╭─ THE RECORDS
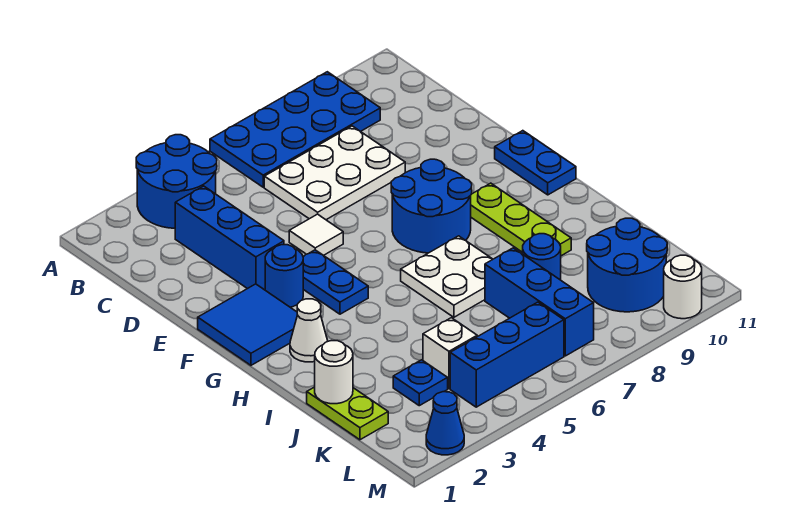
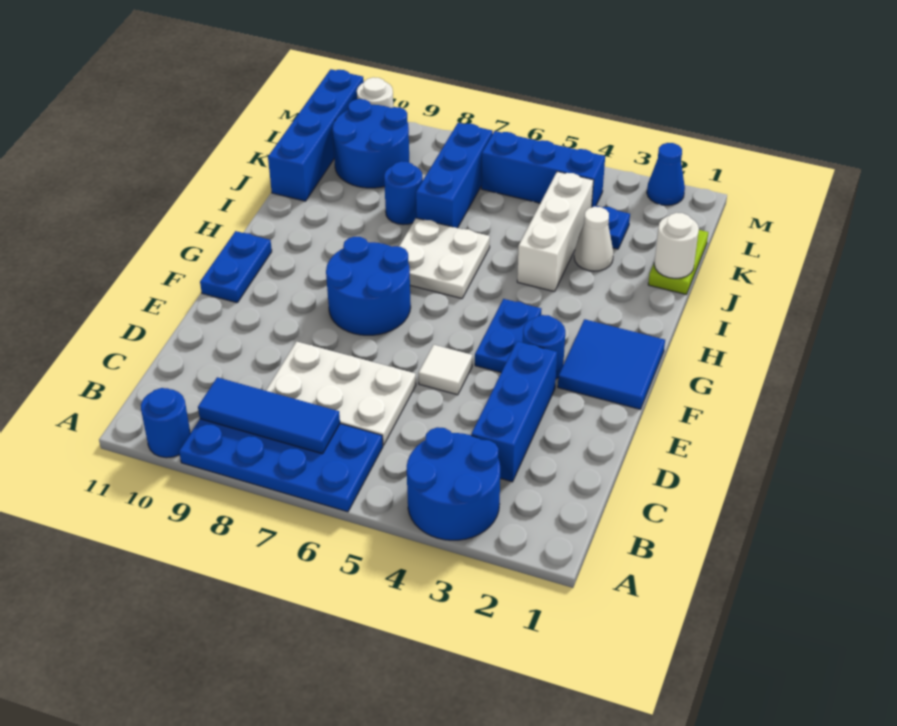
none -> blue round brick A10 level 1
none -> blue tile B7:B9 level 2
lime plate G9:I9 level 1 -> none
white cone H2 level 1 -> white cone J3 level 1
none -> blue brick J11:M11 level 1
white brick K4 level 1 -> white brick I4:K4 level 1

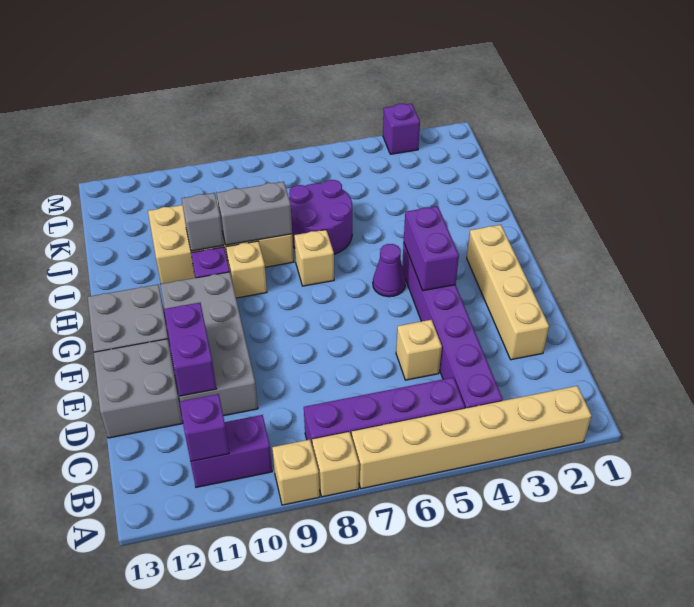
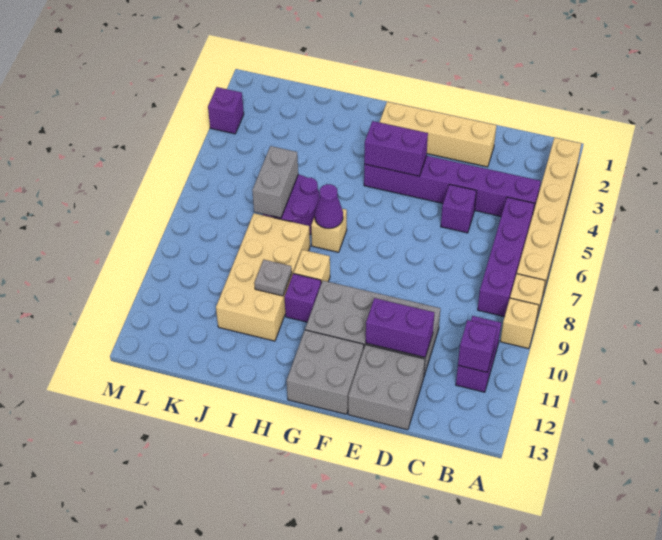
tan brick D5 level 1 -> purple brick D5 level 1
purple cone G5 level 1 -> purple cone H7 level 2
grey brick I8:I9 level 2 -> grey brick J6:J7 level 2
grey brick I10 level 2 -> grey plate I10 level 2

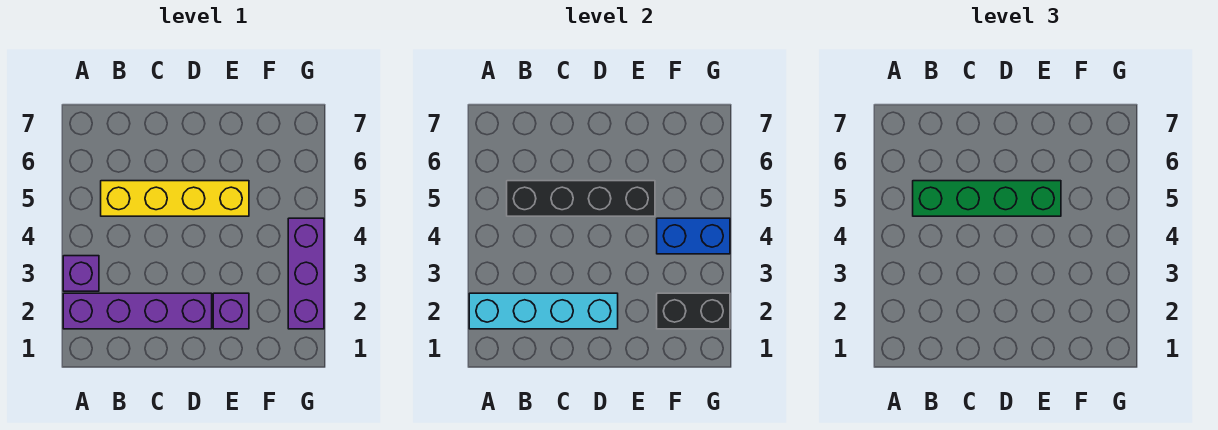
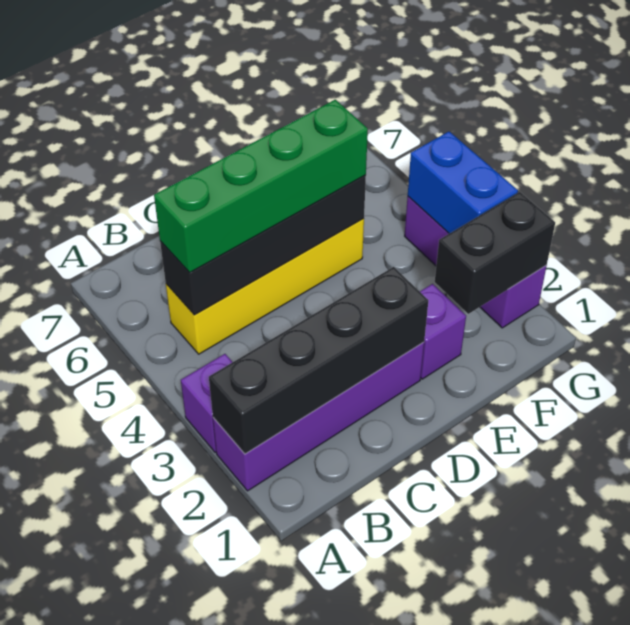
cyan brick A2:D2 level 2 -> black brick A2:D2 level 2
blue brick F4:G4 level 2 -> blue brick G3:G4 level 2

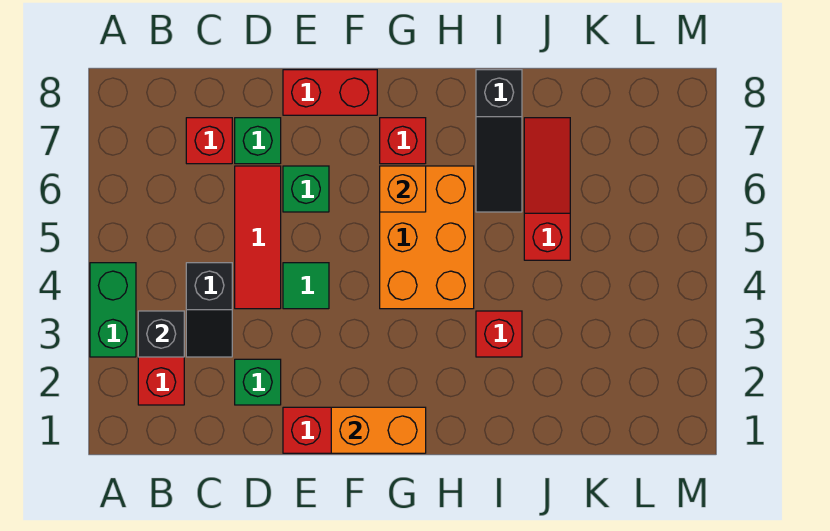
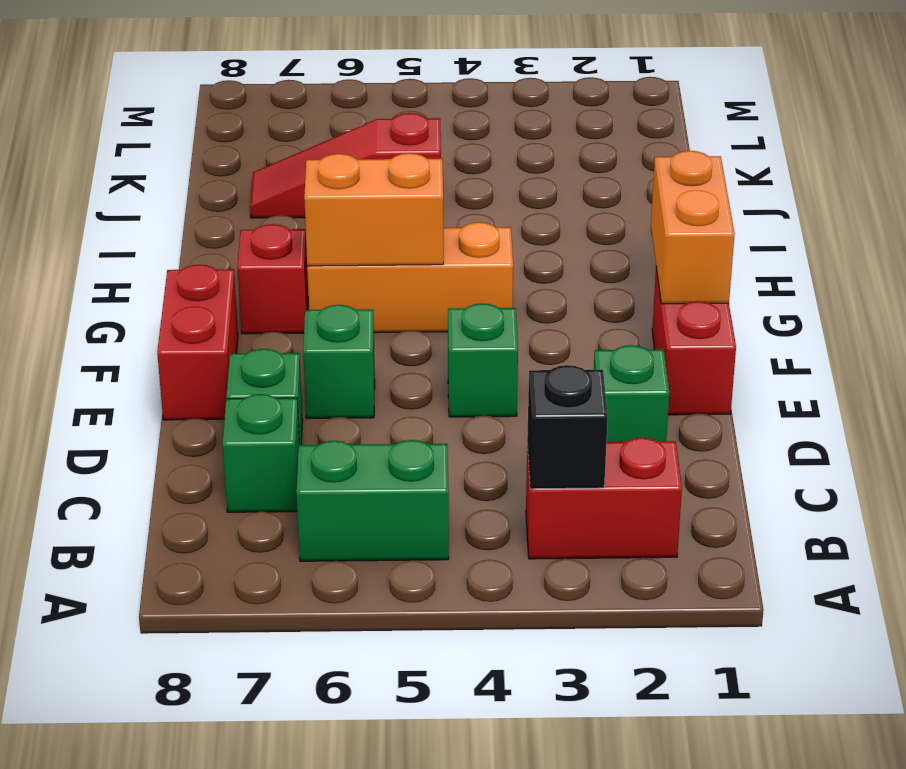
green brick A3:A4 level 1 -> green brick B5:B6 level 1
black slope C3:C4 level 1 top 4 -> none
red brick C7 level 1 -> green brick C7 level 1
red tile D4:D6 level 1 -> none
green tile E4 level 1 -> green brick E4 level 1
orange brick G4:H6 level 1 -> orange brick G4:G6 level 1
orange brick G6 level 2 -> orange brick G5:G6 level 2
red brick I3 level 1 -> none
black slope I6:I8 level 1 top 8 -> none

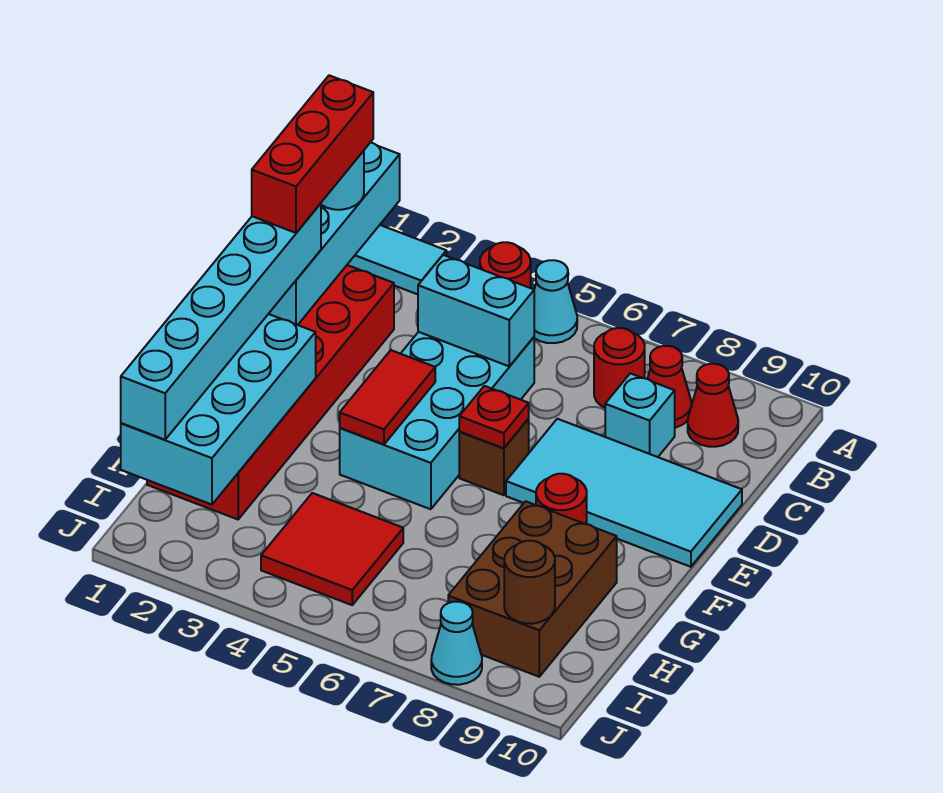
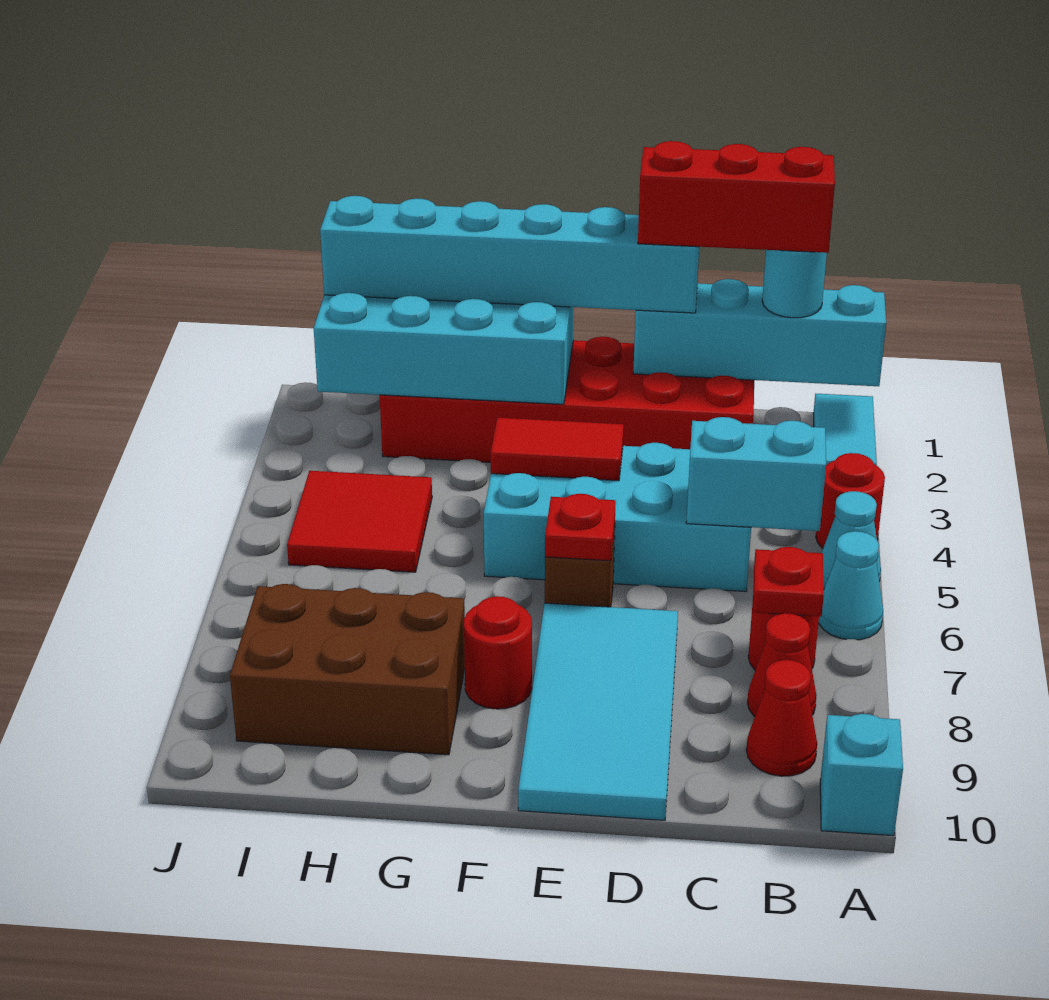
none -> red plate B7 level 2
cyan brick C4:C5 level 2 -> cyan brick B5:C5 level 2
cyan brick C8 level 1 -> cyan brick A10 level 1
brown round brick I9 level 2 -> none
cyan cone J8 level 1 -> cyan cone A6 level 1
╰─
> INSTRUCTIONS FOR THE TASK: Here the job is to print the data above exactly, except for any pictures.

> THE ANSWER:
none -> blue round brick A10 level 1
none -> blue tile B7:B9 level 2
lime plate G9:I9 level 1 -> none
white cone H2 level 1 -> white cone J3 level 1
none -> blue brick J11:M11 level 1
white brick K4 level 1 -> white brick I4:K4 level 1

tan brick D5 level 1 -> purple brick D5 level 1
purple cone G5 level 1 -> purple cone H7 level 2
grey brick I8:I9 level 2 -> grey brick J6:J7 level 2
grey brick I10 level 2 -> grey plate I10 level 2

cyan brick A2:D2 level 2 -> black brick A2:D2 level 2
blue brick F4:G4 level 2 -> blue brick G3:G4 level 2

green brick A3:A4 level 1 -> green brick B5:B6 level 1
black slope C3:C4 level 1 top 4 -> none
red brick C7 level 1 -> green brick C7 level 1
red tile D4:D6 level 1 -> none
green tile E4 level 1 -> green brick E4 level 1
orange brick G4:H6 level 1 -> orange brick G4:G6 level 1
orange brick G6 level 2 -> orange brick G5:G6 level 2
red brick I3 level 1 -> none
black slope I6:I8 level 1 top 8 -> none

none -> red plate B7 level 2
cyan brick C4:C5 level 2 -> cyan brick B5:C5 level 2
cyan brick C8 level 1 -> cyan brick A10 level 1
brown round brick I9 level 2 -> none
cyan cone J8 level 1 -> cyan cone A6 level 1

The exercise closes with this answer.